◆ What this task involves
Copy out again, unchanged, the line that contains "C217: 3300uF (NET4, NET11)" and every line after it down to the last line of the data.

◆ Given records
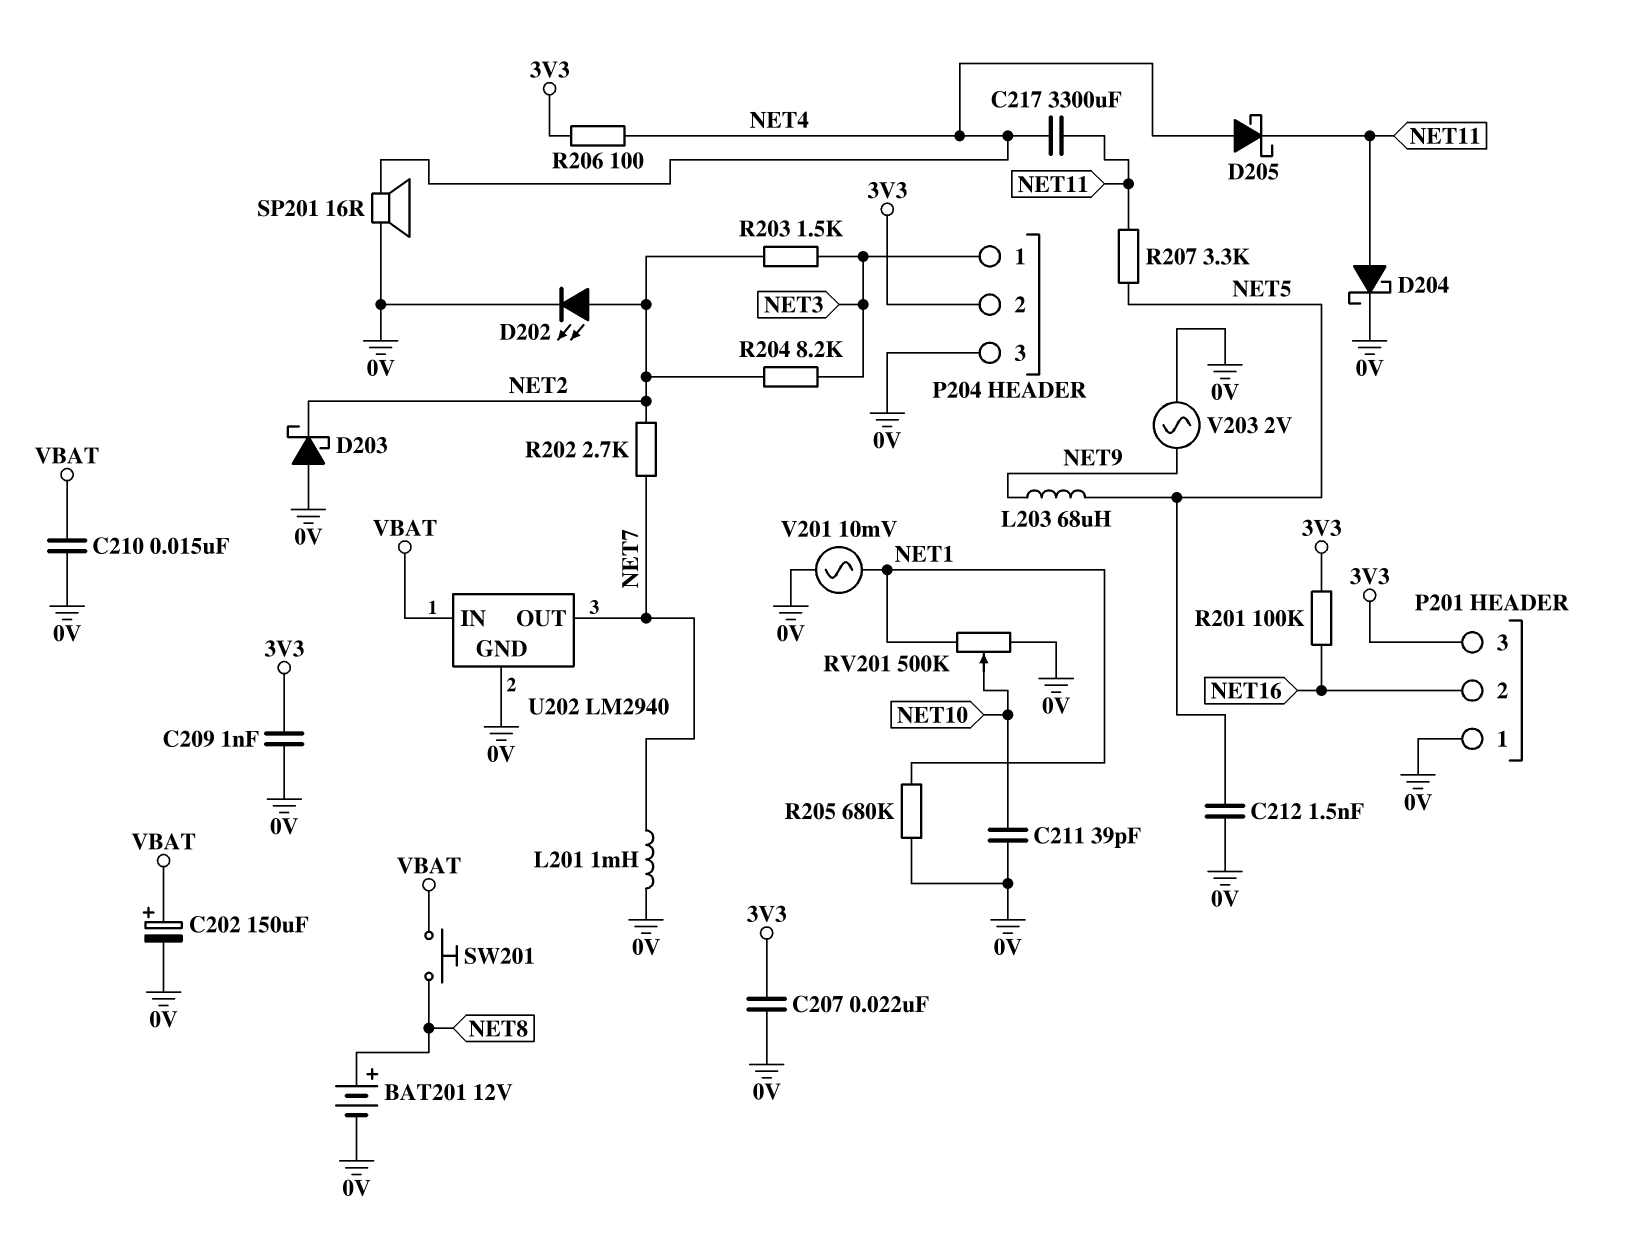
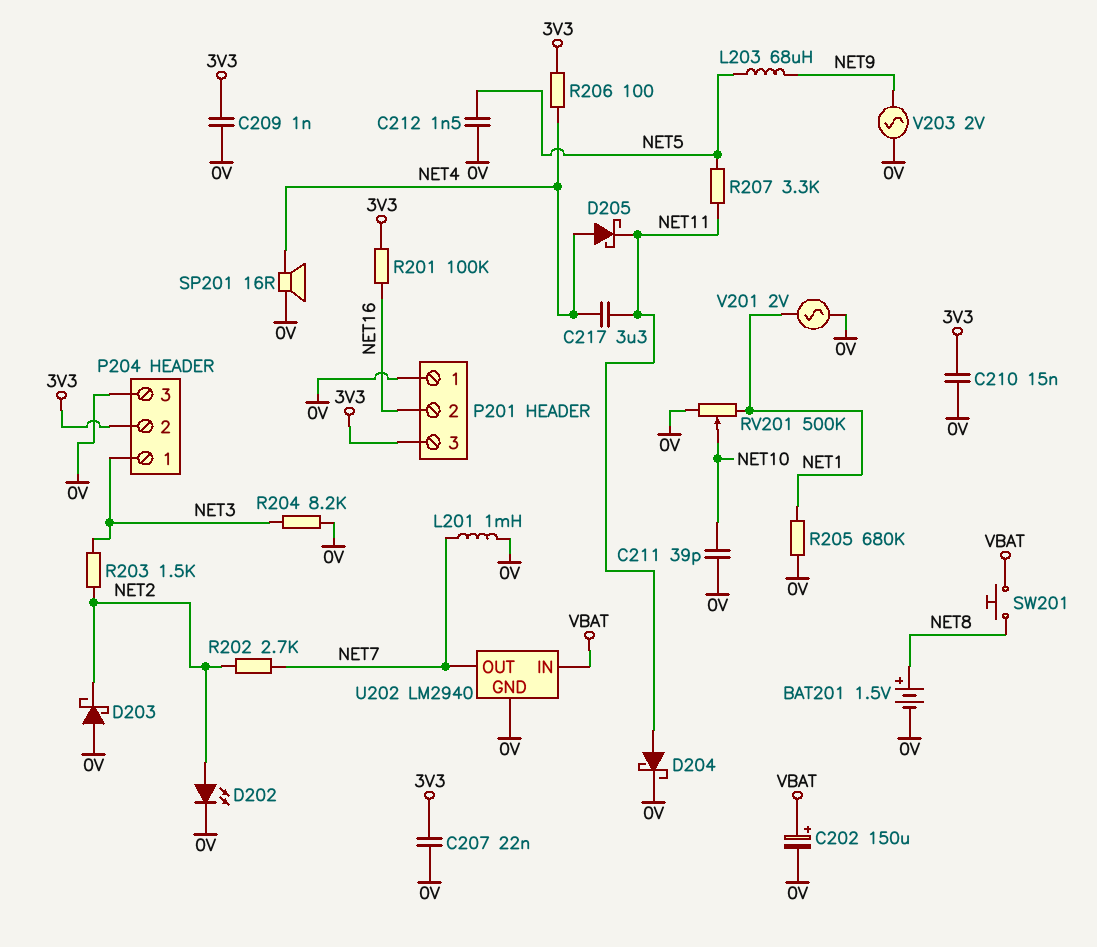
BAT201: 12V (plus NET8, minus 0V) -> 1.5V (plus NET8, minus 0V)
C210: 15nF (0V, VBAT) -> 15nF (0V, 3V3)
C217: 3300uF (NET4, NET11) -> 3.3uF (NET4, NET11)
R204: 8.2k (NET2, NET3) -> 8.2k (0V, NET3)
V201: AC 10mV (0V, NET1) -> AC 2V (0V, NET1)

◆ Exercise result
C217: 3300uF (NET4, NET11) -> 3.3uF (NET4, NET11)
R204: 8.2k (NET2, NET3) -> 8.2k (0V, NET3)
V201: AC 10mV (0V, NET1) -> AC 2V (0V, NET1)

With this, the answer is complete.